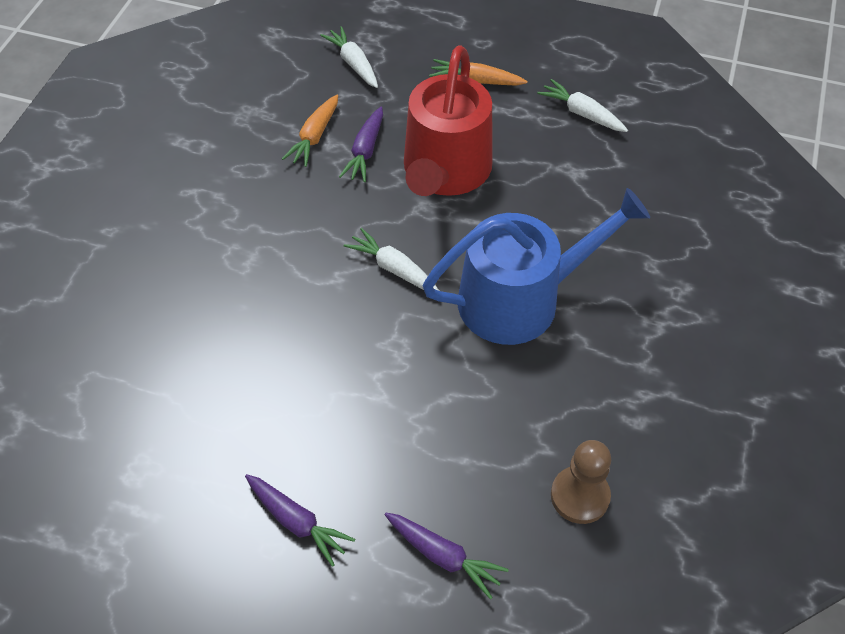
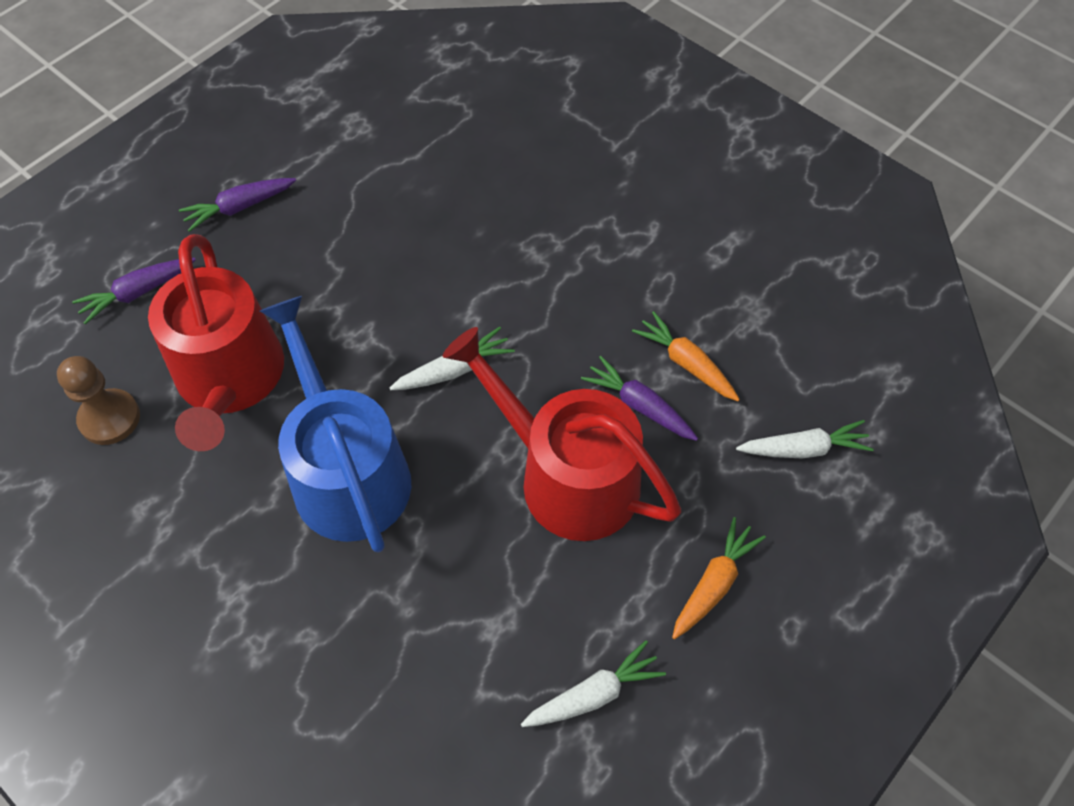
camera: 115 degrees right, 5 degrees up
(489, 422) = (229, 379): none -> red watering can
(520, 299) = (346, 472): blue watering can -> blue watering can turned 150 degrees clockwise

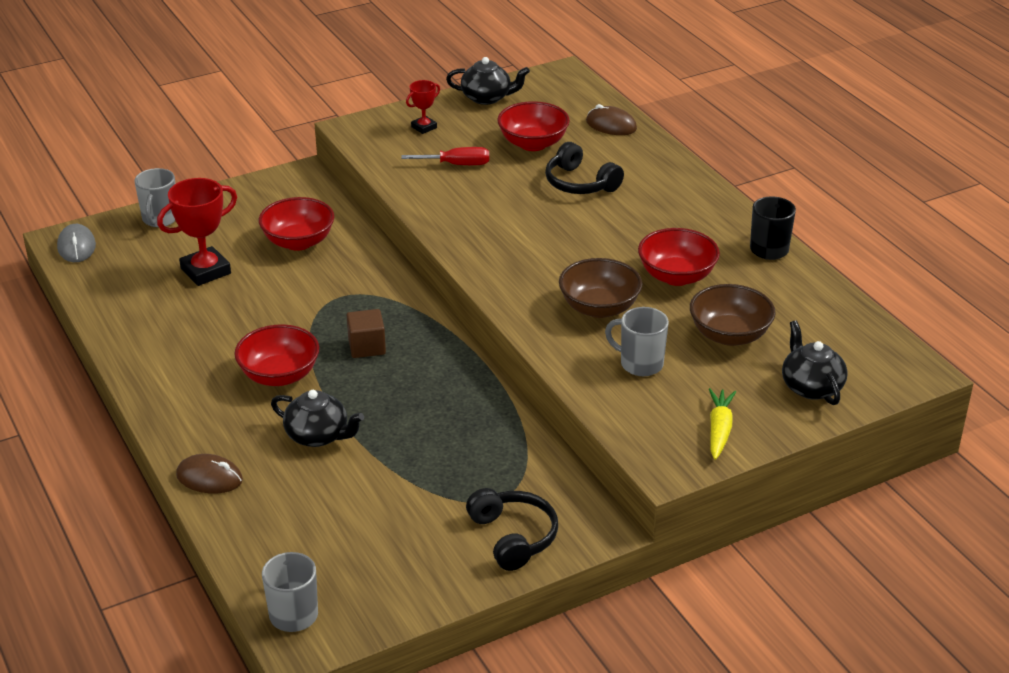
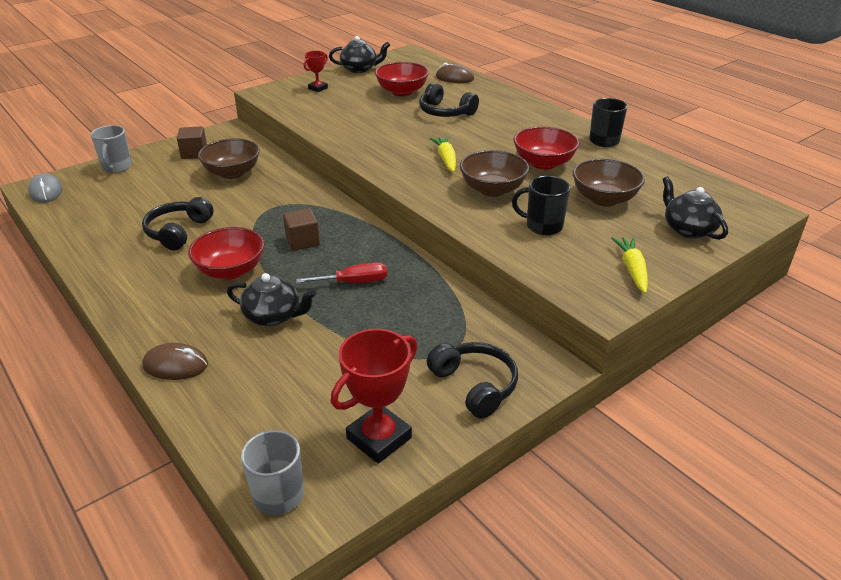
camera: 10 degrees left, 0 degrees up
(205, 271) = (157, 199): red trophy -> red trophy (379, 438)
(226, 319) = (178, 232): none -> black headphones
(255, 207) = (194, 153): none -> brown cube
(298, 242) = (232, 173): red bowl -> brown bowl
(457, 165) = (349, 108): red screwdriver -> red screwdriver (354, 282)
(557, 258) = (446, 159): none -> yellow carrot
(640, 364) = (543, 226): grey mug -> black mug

* * * *

All lines from the one containing "camera: 10 degrees left, 0 degrees up" to the last line above should be reproduced exactly, and no other lines should be given.

camera: 10 degrees left, 0 degrees up
(205, 271) = (157, 199): red trophy -> red trophy (379, 438)
(226, 319) = (178, 232): none -> black headphones
(255, 207) = (194, 153): none -> brown cube
(298, 242) = (232, 173): red bowl -> brown bowl
(457, 165) = (349, 108): red screwdriver -> red screwdriver (354, 282)
(557, 258) = (446, 159): none -> yellow carrot
(640, 364) = (543, 226): grey mug -> black mug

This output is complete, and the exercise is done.